YOUR GOAL: Print every line of text in the entries below, unchanged and in the same order, and leave out the pictures.

** begin PROVIDED DATA **

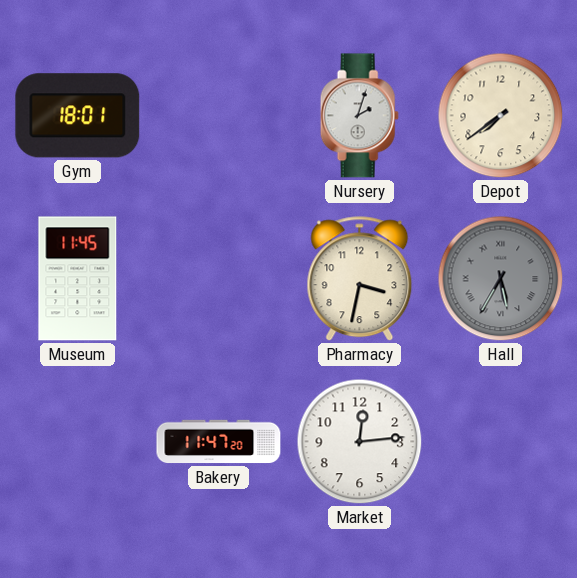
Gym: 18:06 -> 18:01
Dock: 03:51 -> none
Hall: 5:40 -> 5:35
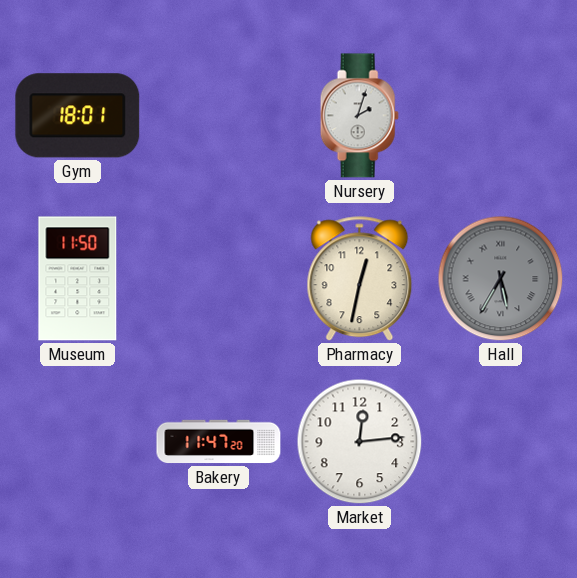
Depot: 7:39 -> none
Museum: 11:45 -> 11:50
Pharmacy: 3:32 -> 12:32
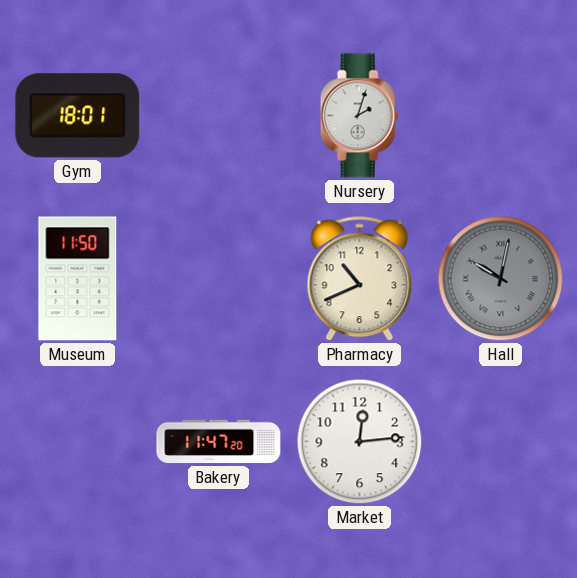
Pharmacy: 12:32 -> 10:41
Hall: 5:35 -> 10:02
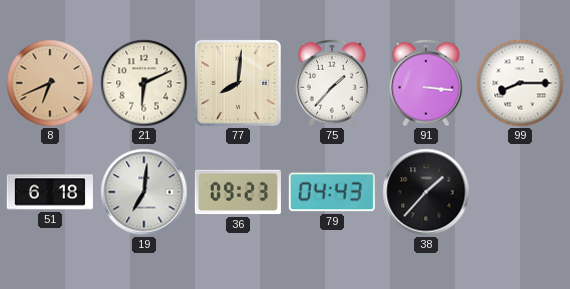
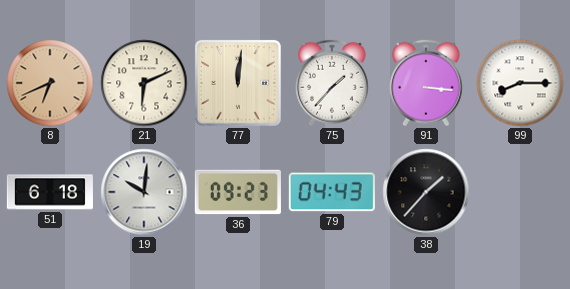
77: 8:01 -> 12:01
19: 7:01 -> 10:01
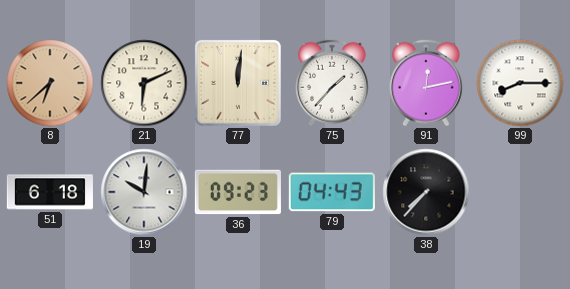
8: 6:41 -> 6:38
91: 3:16 -> 12:13
38: 1:37 -> 7:37
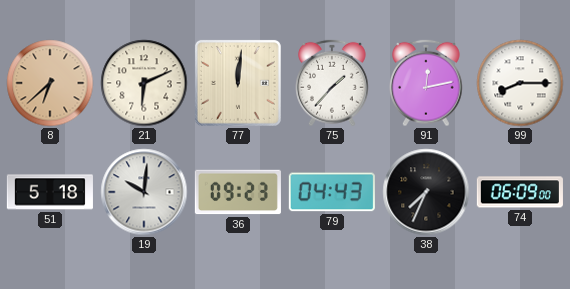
51: 6:18 -> 5:18
38: 7:37 -> 7:34
74: none -> 06:09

** end PROVIDED DATA **

TASK SOLUTION:
Gym: 18:06 -> 18:01
Dock: 03:51 -> none
Hall: 5:40 -> 5:35
Depot: 7:39 -> none
Museum: 11:45 -> 11:50
Pharmacy: 3:32 -> 12:32
Pharmacy: 12:32 -> 10:41
Hall: 5:35 -> 10:02
77: 8:01 -> 12:01
19: 7:01 -> 10:01
8: 6:41 -> 6:38
91: 3:16 -> 12:13
38: 1:37 -> 7:37
51: 6:18 -> 5:18
38: 7:37 -> 7:34
74: none -> 06:09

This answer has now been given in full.